→ **DIRECTIONS**
Take the entries below and print only the lines from the one with "turquoise pyramid: 3 -> 1" through the one with "yellow heart: 3 -> 1", exactly as they stand, both ends included.

---------- EXTRACTED MATERIAL ----------

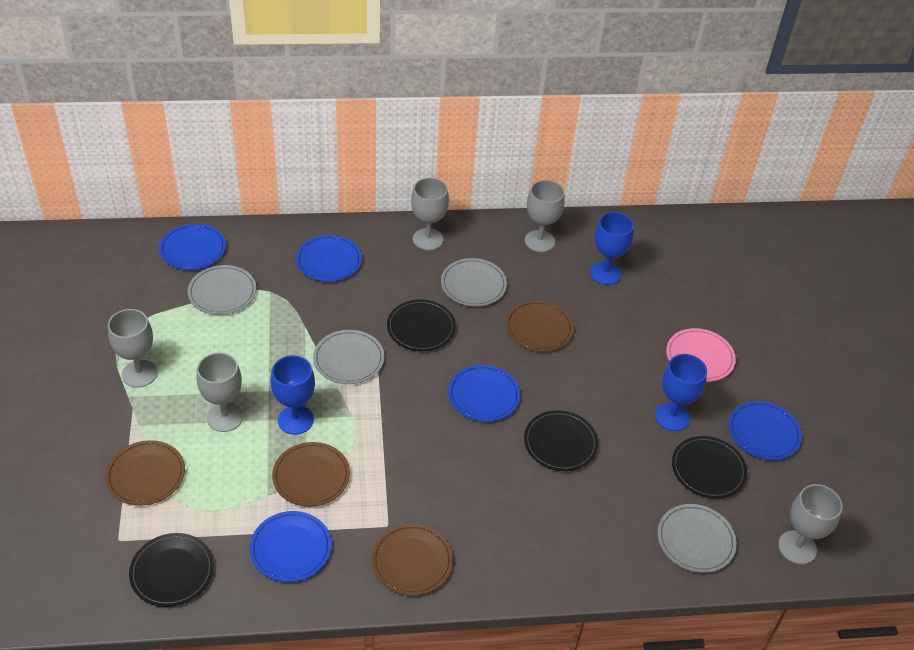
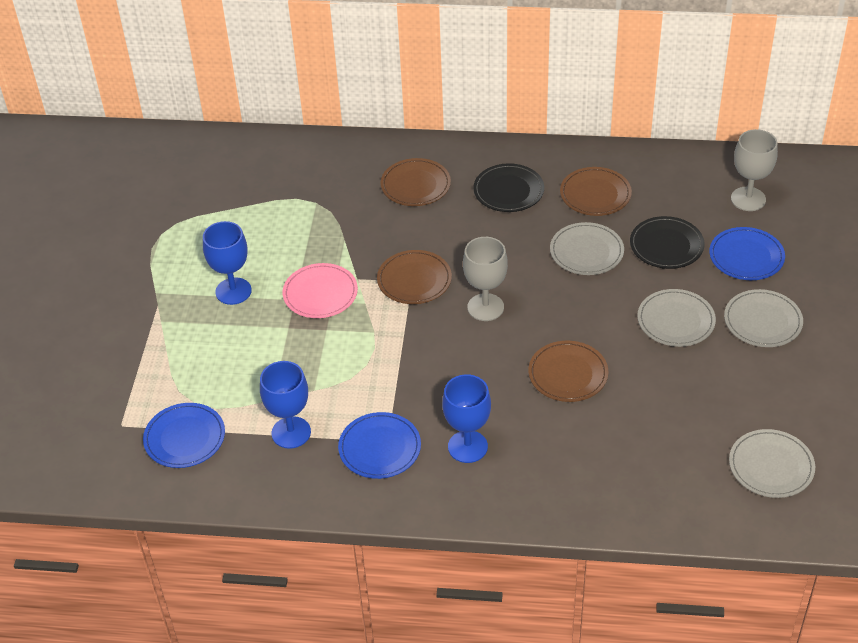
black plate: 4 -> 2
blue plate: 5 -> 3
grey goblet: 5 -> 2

----------
---------- EXTRACTED MATERIAL ----------

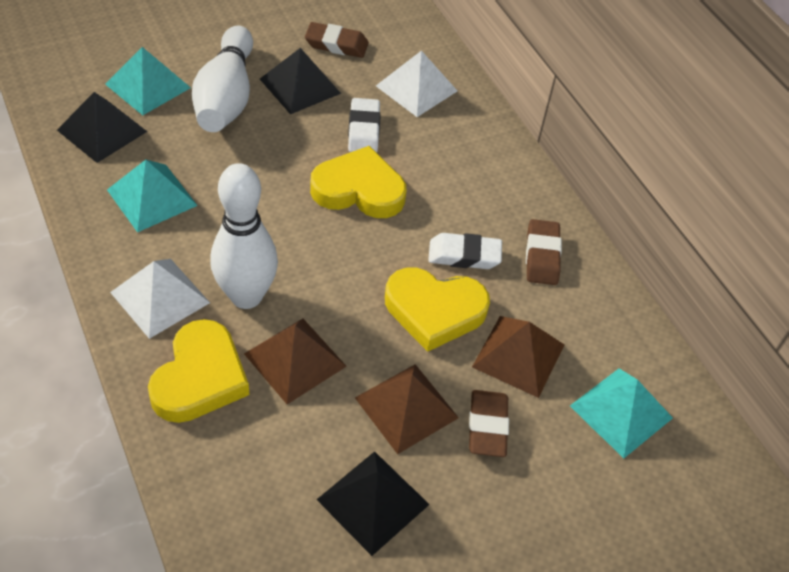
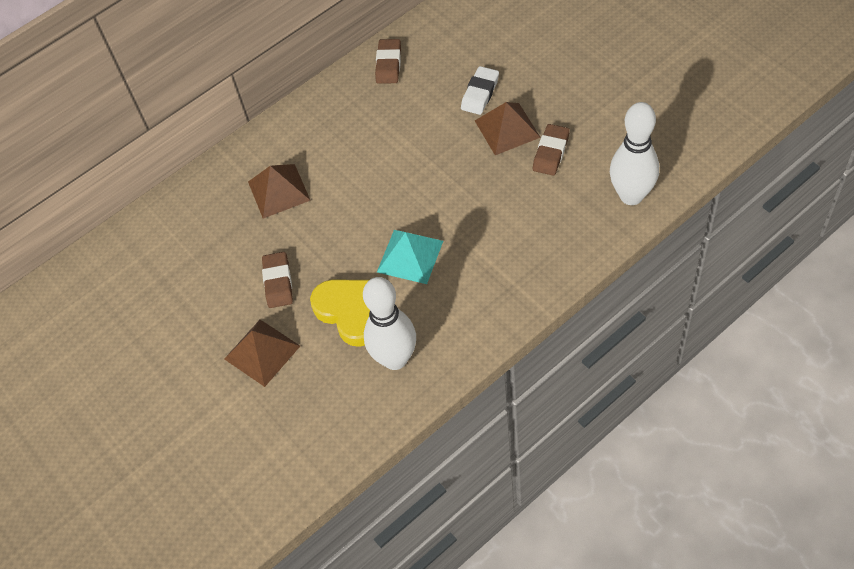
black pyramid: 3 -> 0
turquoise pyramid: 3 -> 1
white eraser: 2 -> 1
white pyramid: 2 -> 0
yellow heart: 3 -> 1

----------

→ **RESULT FOR THIS TASK**
turquoise pyramid: 3 -> 1
white eraser: 2 -> 1
white pyramid: 2 -> 0
yellow heart: 3 -> 1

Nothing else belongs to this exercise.